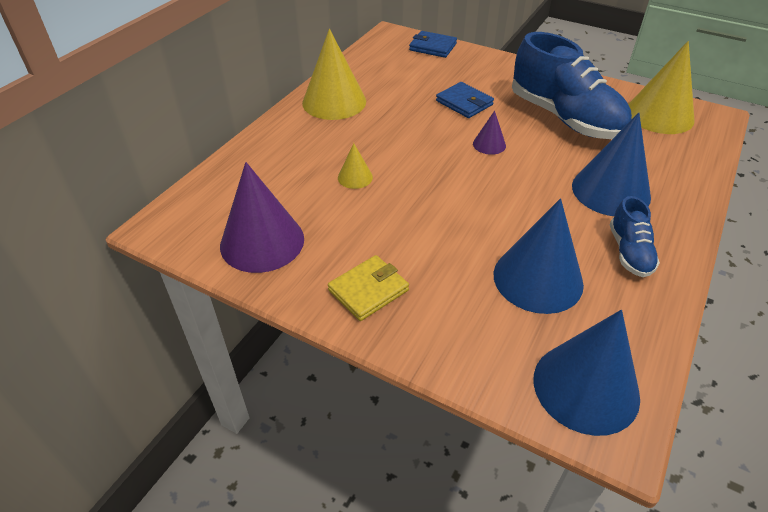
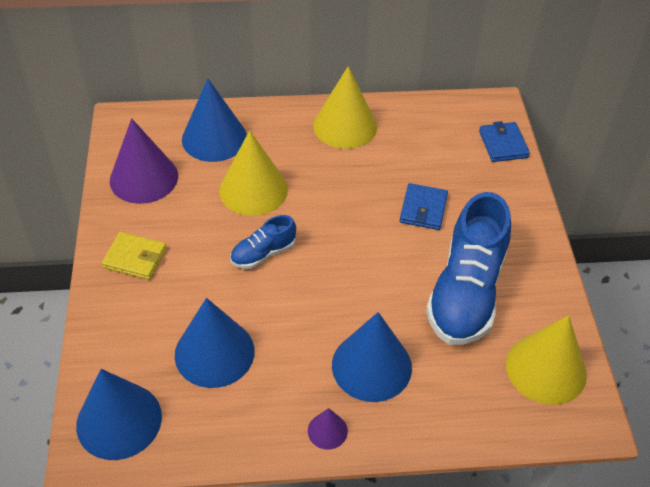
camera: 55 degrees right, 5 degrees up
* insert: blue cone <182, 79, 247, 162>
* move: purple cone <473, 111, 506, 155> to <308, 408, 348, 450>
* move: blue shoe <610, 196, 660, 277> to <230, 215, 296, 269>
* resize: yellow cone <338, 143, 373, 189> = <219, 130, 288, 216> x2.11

__________

▶ EXERCISE PROMPT
The required output is each line of the entries that contains the word "cone".

▶ RESULT OF THE EXERCISE
* insert: blue cone <182, 79, 247, 162>
* move: purple cone <473, 111, 506, 155> to <308, 408, 348, 450>
* resize: yellow cone <338, 143, 373, 189> = <219, 130, 288, 216> x2.11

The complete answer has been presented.